The finished copy should match every record exactly and contain no pictures.

Scene images with change listings
»»
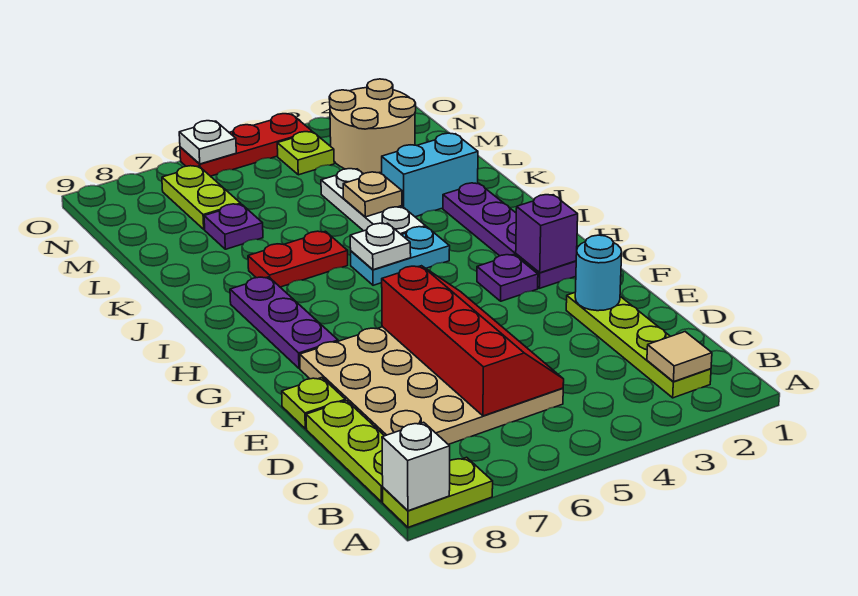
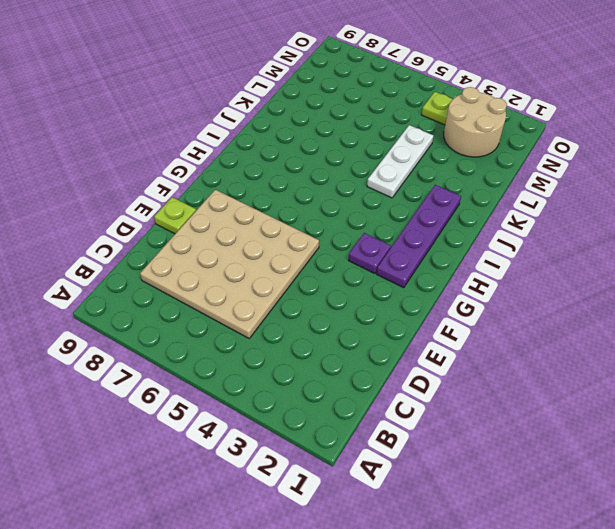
none -> lime plate A8:A9 level 1
none -> lime plate B2:E2 level 1
none -> lime plate B9:D9 level 1

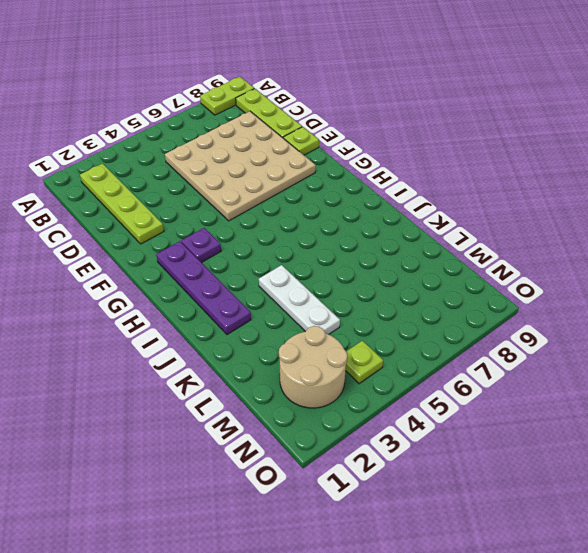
none -> purple plate G8:I8 level 1
none -> cyan plate I4:I5 level 1
none -> red plate J6:J7 level 1

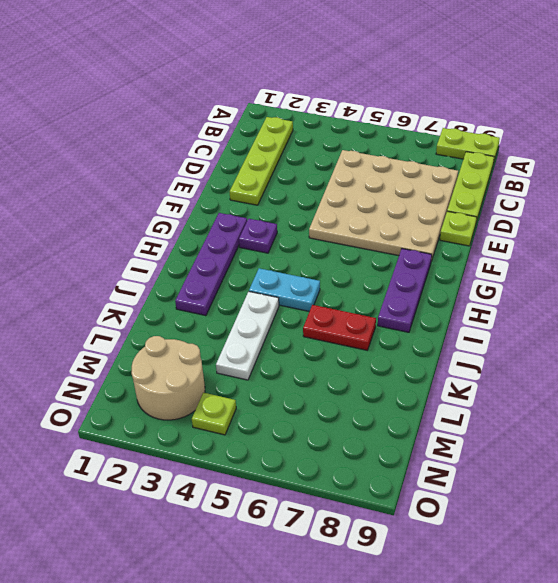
none -> cyan brick K2:K3 level 1
none -> purple plate L7 level 1
none -> lime plate M7:N7 level 1

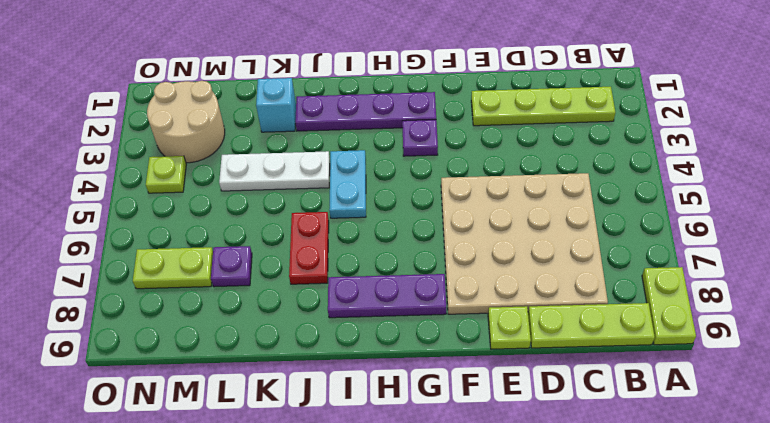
cyan brick K2 level 1 -> cyan brick K2:K3 level 1
none -> red plate O4:O6 level 1
none -> white brick A9 level 2
none -> tan tile B2 level 2

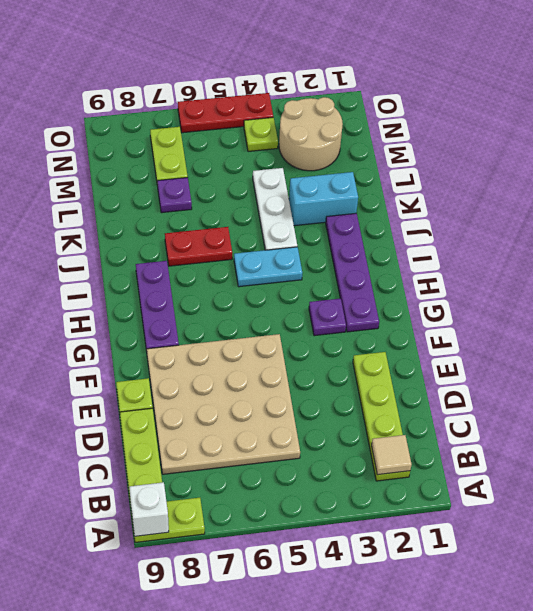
none -> red slope C5:F6 level 2 top 6
none -> cyan round brick E2 level 2
none -> purple brick G2 level 2

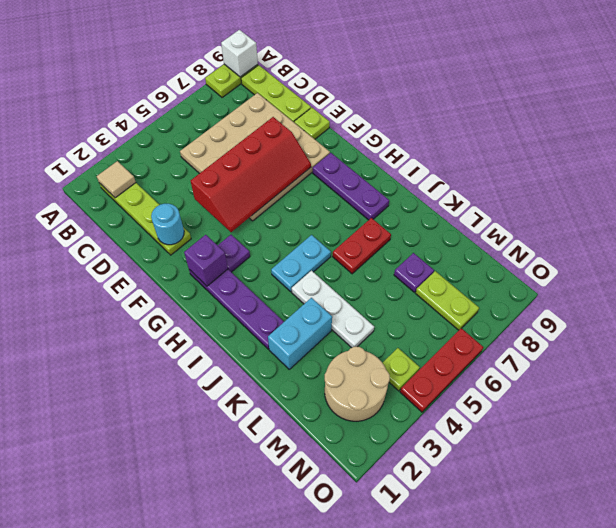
red slope E4:F7 level 2 top E -> red slope C5:F6 level 2 top 6
none -> white plate I5 level 2
none -> tan plate K4 level 2
none -> white plate O6 level 2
««
### [Solution for this task]
none -> lime plate A8:A9 level 1
none -> lime plate B2:E2 level 1
none -> lime plate B9:D9 level 1

none -> purple plate G8:I8 level 1
none -> cyan plate I4:I5 level 1
none -> red plate J6:J7 level 1

none -> cyan brick K2:K3 level 1
none -> purple plate L7 level 1
none -> lime plate M7:N7 level 1

cyan brick K2 level 1 -> cyan brick K2:K3 level 1
none -> red plate O4:O6 level 1
none -> white brick A9 level 2
none -> tan tile B2 level 2

none -> red slope C5:F6 level 2 top 6
none -> cyan round brick E2 level 2
none -> purple brick G2 level 2

red slope E4:F7 level 2 top E -> red slope C5:F6 level 2 top 6
none -> white plate I5 level 2
none -> tan plate K4 level 2
none -> white plate O6 level 2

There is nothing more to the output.